=== Task brief ===
Where a line of the material includes the string "buffer", copy that line.

=== Information provided ===

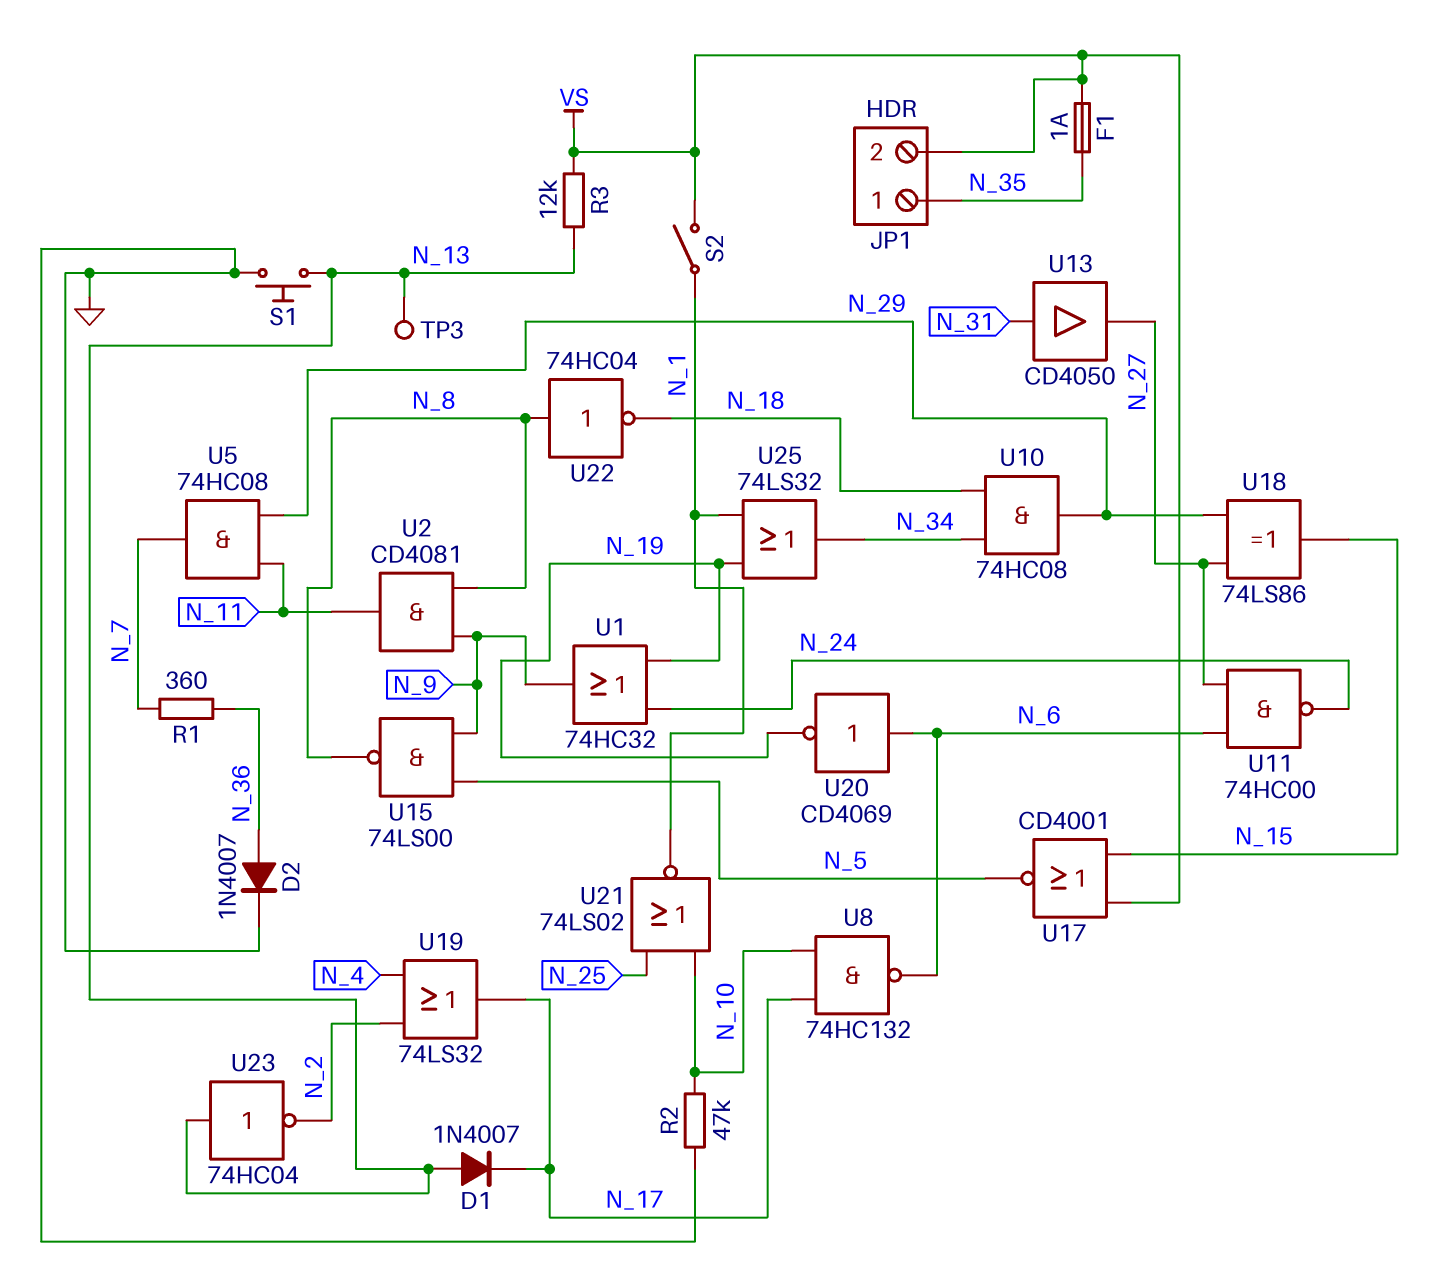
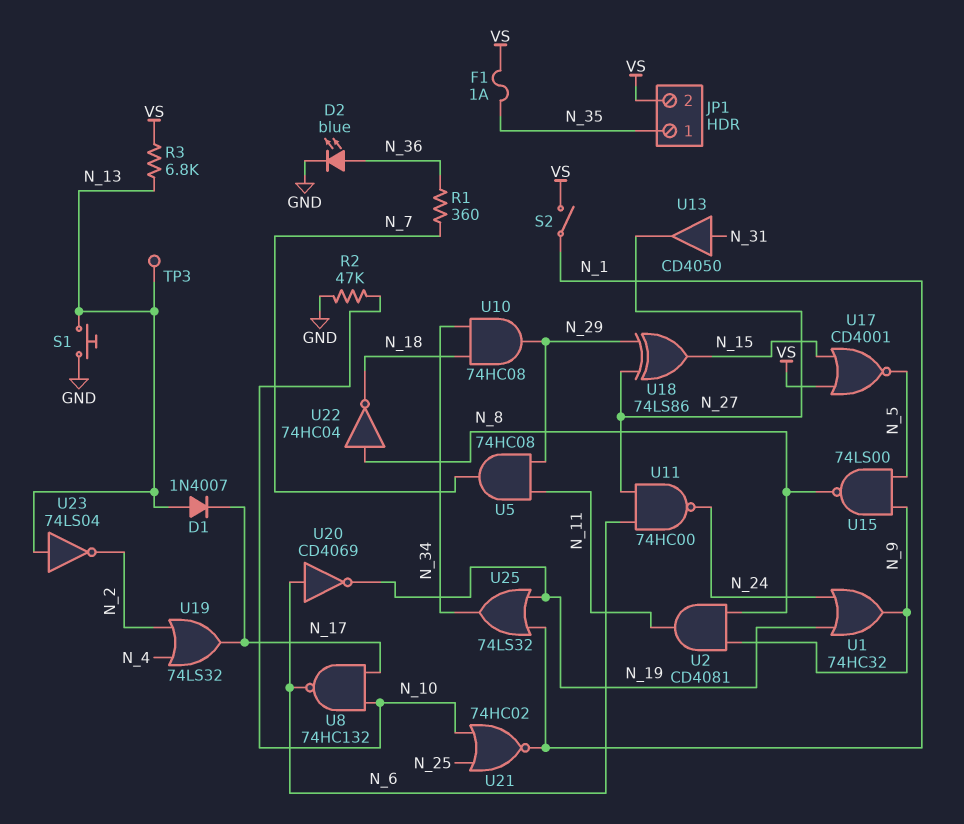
D2: diode 1N4007 (A N_36, K GND) -> LED blue (A N_36, K GND)
R3: 12k (N_13, VS) -> 6.8k (N_13, VS)
U21: NOR 74LS02 (in N_10, in N_25, out N_1) -> NOR 74HC02 (in N_10, in N_25, out N_1)
U23: NOT 74HC04 (in N_13, out N_2) -> NOT 74LS04 (in N_13, out N_2)

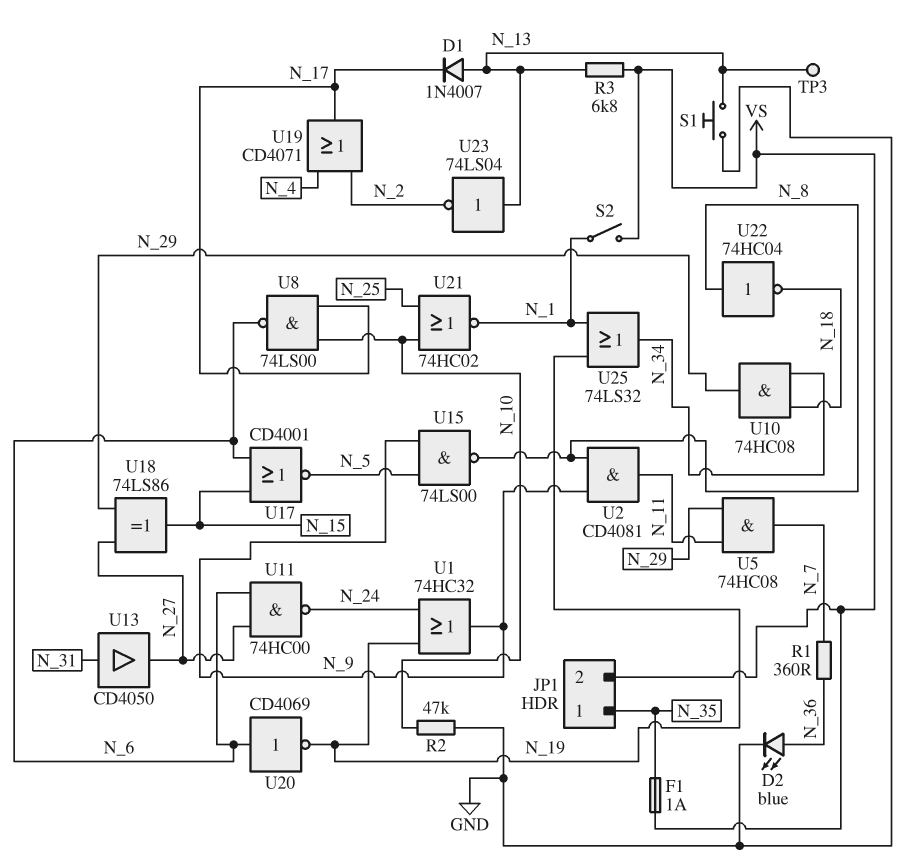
U8: NAND 74HC132 (in N_10, in N_17, out N_6) -> NAND 74LS00 (in N_10, in N_17, out N_6)
U17: NOR CD4001 (in N_15, in VS, out N_5) -> NOR CD4001 (in N_6, in N_15, out N_5)
U19: OR 74LS32 (in N_2, in N_4, out N_17) -> OR CD4071 (in N_2, in N_4, out N_17)

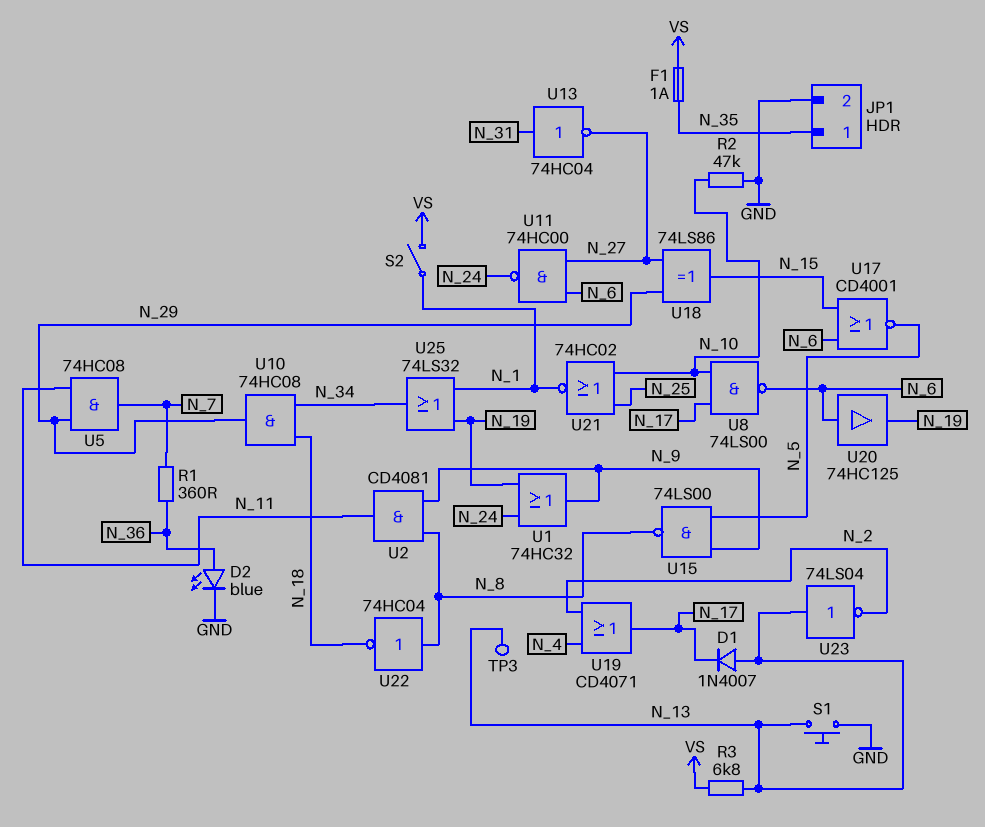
JP1 pin 2: VS -> GND
U13: buffer CD4050 (in N_31, out N_27) -> NOT 74HC04 (in N_31, out N_27)
U20: NOT CD4069 (in N_6, out N_19) -> buffer 74HC125 (in N_6, out N_19)

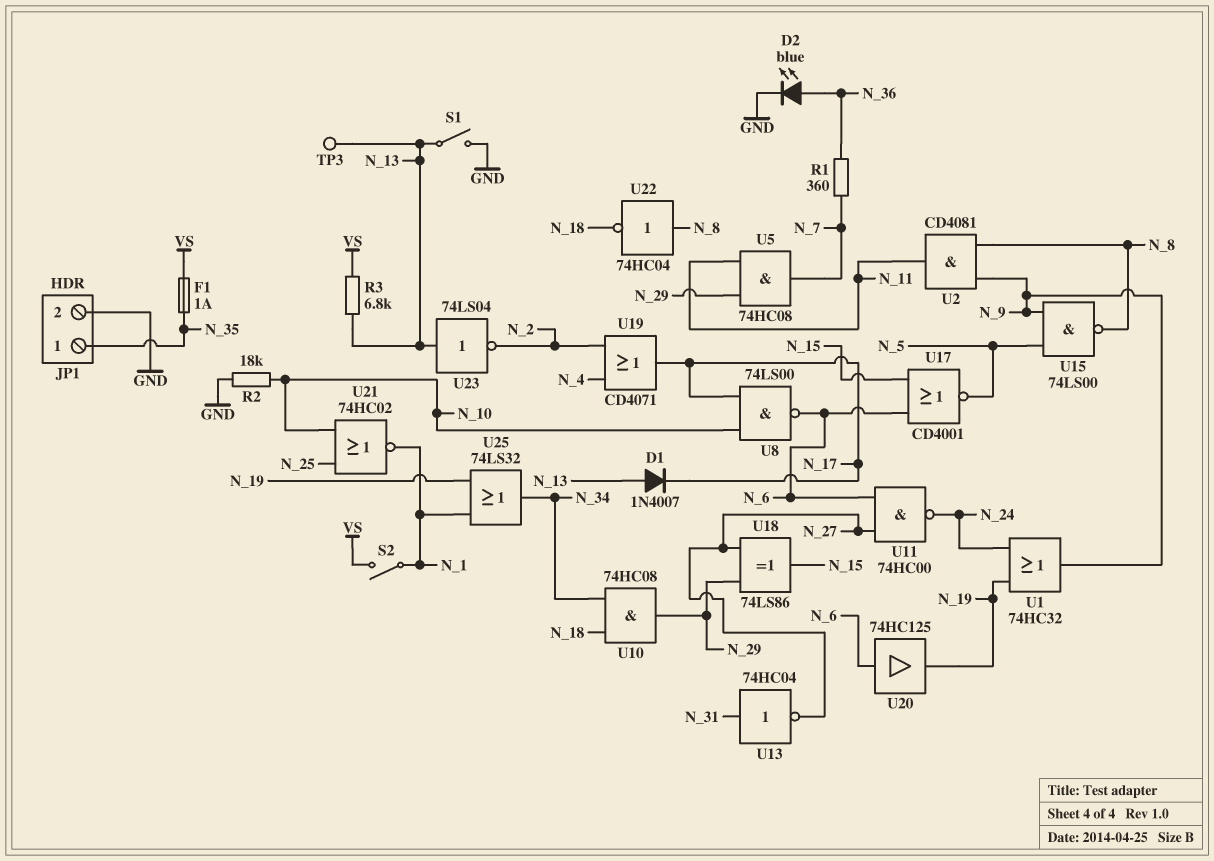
R2: 47k (GND, N_10) -> 18k (GND, N_10)
S1: button (GND, N_13) -> switch (GND, N_13)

=== Solution ===
U13: buffer CD4050 (in N_31, out N_27) -> NOT 74HC04 (in N_31, out N_27)
U20: NOT CD4069 (in N_6, out N_19) -> buffer 74HC125 (in N_6, out N_19)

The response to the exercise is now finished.